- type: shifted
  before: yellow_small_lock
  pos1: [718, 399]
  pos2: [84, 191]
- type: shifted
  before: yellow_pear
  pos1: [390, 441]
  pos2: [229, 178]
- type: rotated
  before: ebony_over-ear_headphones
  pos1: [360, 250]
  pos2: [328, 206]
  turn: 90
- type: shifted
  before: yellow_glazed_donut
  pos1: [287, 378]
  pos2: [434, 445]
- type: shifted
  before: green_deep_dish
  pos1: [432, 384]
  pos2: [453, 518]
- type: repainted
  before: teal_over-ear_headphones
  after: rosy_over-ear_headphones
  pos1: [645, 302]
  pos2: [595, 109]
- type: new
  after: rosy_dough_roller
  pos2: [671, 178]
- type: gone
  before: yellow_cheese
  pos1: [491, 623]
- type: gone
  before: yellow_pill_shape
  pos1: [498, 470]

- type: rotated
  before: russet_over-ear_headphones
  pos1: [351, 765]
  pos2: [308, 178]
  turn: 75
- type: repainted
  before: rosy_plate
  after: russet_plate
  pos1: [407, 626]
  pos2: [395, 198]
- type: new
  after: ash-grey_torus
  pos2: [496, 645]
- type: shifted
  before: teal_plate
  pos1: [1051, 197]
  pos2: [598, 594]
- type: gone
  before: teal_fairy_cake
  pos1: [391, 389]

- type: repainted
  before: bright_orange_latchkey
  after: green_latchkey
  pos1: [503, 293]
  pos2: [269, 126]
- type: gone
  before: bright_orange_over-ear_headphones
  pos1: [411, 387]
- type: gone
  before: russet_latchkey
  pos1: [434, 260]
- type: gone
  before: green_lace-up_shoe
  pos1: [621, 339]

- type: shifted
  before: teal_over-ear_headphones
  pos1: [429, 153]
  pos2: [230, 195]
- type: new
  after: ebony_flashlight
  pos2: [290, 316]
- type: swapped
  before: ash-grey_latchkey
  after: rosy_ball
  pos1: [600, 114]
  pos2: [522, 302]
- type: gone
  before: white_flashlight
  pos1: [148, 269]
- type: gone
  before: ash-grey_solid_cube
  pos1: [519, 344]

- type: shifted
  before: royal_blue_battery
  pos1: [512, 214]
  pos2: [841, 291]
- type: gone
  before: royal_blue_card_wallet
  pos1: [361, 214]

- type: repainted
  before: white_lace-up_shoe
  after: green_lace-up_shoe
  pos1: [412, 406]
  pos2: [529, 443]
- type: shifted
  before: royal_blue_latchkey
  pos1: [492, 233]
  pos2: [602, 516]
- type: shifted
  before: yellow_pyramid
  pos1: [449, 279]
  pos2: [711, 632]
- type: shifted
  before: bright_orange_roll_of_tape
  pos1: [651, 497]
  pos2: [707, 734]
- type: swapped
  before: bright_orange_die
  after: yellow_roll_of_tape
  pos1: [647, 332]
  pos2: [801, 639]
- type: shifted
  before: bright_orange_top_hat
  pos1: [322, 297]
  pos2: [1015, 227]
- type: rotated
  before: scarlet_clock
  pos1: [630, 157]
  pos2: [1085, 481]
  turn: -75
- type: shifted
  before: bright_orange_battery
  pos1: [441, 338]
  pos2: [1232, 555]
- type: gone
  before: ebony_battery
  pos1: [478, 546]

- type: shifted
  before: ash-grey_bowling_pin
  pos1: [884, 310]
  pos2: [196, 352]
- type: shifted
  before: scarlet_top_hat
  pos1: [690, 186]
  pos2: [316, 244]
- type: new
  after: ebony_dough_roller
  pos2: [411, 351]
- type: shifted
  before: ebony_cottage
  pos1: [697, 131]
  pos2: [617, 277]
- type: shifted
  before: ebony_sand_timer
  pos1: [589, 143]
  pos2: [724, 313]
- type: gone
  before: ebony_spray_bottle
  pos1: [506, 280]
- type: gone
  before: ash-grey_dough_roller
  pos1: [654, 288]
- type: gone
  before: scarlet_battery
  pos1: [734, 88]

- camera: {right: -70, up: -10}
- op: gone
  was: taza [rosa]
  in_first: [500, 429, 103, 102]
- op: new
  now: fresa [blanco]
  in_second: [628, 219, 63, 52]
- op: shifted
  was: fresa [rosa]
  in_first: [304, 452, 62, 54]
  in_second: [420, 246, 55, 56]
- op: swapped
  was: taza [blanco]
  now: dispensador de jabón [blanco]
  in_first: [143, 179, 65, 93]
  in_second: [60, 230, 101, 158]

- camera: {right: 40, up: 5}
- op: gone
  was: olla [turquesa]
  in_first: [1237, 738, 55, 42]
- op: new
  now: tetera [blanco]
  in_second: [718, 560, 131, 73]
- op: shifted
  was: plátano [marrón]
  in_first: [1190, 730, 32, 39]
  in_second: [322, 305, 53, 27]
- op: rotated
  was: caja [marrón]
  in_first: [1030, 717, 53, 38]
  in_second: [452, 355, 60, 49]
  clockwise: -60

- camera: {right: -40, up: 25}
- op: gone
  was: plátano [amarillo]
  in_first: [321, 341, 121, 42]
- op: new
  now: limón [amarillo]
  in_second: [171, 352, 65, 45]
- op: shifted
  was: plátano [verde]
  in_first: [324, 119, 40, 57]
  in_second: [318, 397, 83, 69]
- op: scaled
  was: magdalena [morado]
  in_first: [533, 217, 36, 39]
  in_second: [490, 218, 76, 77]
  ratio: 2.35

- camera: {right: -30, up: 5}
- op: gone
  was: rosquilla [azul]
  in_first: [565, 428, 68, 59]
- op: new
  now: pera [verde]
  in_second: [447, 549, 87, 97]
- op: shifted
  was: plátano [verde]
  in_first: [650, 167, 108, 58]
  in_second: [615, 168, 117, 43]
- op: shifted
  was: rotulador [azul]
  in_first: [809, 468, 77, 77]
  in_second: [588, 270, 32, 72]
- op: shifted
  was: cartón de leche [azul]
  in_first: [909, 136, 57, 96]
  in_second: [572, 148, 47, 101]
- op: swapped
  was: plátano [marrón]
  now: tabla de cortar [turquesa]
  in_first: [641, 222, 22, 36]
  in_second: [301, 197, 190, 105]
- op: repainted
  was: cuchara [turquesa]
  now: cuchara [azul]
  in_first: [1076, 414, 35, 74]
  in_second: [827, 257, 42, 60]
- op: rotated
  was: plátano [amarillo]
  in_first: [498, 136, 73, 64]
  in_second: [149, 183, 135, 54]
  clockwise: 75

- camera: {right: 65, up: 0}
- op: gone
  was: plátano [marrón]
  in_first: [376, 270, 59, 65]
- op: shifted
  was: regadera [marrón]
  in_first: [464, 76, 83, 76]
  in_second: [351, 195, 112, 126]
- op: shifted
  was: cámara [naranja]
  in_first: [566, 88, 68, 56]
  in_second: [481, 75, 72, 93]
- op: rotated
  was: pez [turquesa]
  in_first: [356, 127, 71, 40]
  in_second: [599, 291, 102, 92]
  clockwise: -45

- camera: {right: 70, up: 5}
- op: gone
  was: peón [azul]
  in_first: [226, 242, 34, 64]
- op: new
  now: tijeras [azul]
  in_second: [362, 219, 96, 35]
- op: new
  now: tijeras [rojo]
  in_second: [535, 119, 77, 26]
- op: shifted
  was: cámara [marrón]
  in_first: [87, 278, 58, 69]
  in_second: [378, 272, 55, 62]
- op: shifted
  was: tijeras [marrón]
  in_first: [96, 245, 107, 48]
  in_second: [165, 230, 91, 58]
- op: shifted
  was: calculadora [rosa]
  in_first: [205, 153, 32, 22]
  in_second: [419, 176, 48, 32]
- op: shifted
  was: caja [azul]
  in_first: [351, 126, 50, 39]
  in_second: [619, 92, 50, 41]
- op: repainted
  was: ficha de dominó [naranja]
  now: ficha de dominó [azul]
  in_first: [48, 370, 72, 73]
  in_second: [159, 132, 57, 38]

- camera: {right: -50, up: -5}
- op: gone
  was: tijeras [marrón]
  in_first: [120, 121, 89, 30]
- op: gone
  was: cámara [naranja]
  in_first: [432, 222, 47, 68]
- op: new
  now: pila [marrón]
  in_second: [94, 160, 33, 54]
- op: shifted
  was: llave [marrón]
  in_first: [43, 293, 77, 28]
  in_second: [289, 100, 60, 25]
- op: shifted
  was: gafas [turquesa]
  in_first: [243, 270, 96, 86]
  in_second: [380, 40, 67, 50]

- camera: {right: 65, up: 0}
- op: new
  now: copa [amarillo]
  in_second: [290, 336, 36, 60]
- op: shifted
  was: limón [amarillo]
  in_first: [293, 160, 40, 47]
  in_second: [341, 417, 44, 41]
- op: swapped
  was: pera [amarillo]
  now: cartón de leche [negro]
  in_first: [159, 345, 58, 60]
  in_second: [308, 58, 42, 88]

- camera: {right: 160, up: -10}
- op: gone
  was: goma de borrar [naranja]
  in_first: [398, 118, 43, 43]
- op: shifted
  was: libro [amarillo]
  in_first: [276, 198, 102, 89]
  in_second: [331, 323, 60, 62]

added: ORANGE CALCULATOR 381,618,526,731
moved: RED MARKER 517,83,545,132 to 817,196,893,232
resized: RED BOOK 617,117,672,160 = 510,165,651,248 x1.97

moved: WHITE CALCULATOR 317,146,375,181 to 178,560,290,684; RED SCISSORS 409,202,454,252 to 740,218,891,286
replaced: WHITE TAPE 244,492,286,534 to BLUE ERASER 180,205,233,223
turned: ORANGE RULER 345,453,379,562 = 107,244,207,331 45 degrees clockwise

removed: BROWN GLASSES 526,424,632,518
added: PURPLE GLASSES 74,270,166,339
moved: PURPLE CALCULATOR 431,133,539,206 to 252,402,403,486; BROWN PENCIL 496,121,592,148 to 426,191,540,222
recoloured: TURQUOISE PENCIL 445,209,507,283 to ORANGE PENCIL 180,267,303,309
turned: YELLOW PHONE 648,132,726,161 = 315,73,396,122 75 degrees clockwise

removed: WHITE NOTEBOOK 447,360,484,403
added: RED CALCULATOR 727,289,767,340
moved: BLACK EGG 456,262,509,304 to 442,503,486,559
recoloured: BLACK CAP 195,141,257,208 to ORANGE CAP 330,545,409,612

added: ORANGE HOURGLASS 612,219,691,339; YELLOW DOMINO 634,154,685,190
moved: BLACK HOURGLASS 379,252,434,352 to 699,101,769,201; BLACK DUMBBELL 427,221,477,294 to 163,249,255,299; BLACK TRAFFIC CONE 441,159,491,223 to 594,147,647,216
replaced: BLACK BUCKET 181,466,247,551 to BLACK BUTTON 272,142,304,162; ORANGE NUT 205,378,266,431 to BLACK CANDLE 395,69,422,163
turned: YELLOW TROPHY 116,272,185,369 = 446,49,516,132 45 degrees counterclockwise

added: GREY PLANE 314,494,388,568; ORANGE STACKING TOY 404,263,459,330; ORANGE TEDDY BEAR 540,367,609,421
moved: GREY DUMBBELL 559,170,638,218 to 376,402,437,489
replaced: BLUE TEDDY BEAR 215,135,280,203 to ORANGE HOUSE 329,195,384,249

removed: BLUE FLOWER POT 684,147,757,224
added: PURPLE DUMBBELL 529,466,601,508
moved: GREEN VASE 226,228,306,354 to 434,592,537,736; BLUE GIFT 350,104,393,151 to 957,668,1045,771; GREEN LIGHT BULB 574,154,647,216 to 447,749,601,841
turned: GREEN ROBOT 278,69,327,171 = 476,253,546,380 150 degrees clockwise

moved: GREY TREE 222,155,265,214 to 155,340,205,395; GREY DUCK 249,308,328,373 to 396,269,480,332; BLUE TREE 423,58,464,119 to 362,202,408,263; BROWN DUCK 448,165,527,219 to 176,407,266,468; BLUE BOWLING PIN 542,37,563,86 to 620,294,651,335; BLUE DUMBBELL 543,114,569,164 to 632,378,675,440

══════════════════════════════

INSTRUCTIONS FOR THE TASK :: Could you return, word for word, only the lines running from the first line of the material above to the line that contains "before: yellow_pill_shape", inclusive?

EXERCISE SOLUTION ::
- type: shifted
  before: yellow_small_lock
  pos1: [718, 399]
  pos2: [84, 191]
- type: shifted
  before: yellow_pear
  pos1: [390, 441]
  pos2: [229, 178]
- type: rotated
  before: ebony_over-ear_headphones
  pos1: [360, 250]
  pos2: [328, 206]
  turn: 90
- type: shifted
  before: yellow_glazed_donut
  pos1: [287, 378]
  pos2: [434, 445]
- type: shifted
  before: green_deep_dish
  pos1: [432, 384]
  pos2: [453, 518]
- type: repainted
  before: teal_over-ear_headphones
  after: rosy_over-ear_headphones
  pos1: [645, 302]
  pos2: [595, 109]
- type: new
  after: rosy_dough_roller
  pos2: [671, 178]
- type: gone
  before: yellow_cheese
  pos1: [491, 623]
- type: gone
  before: yellow_pill_shape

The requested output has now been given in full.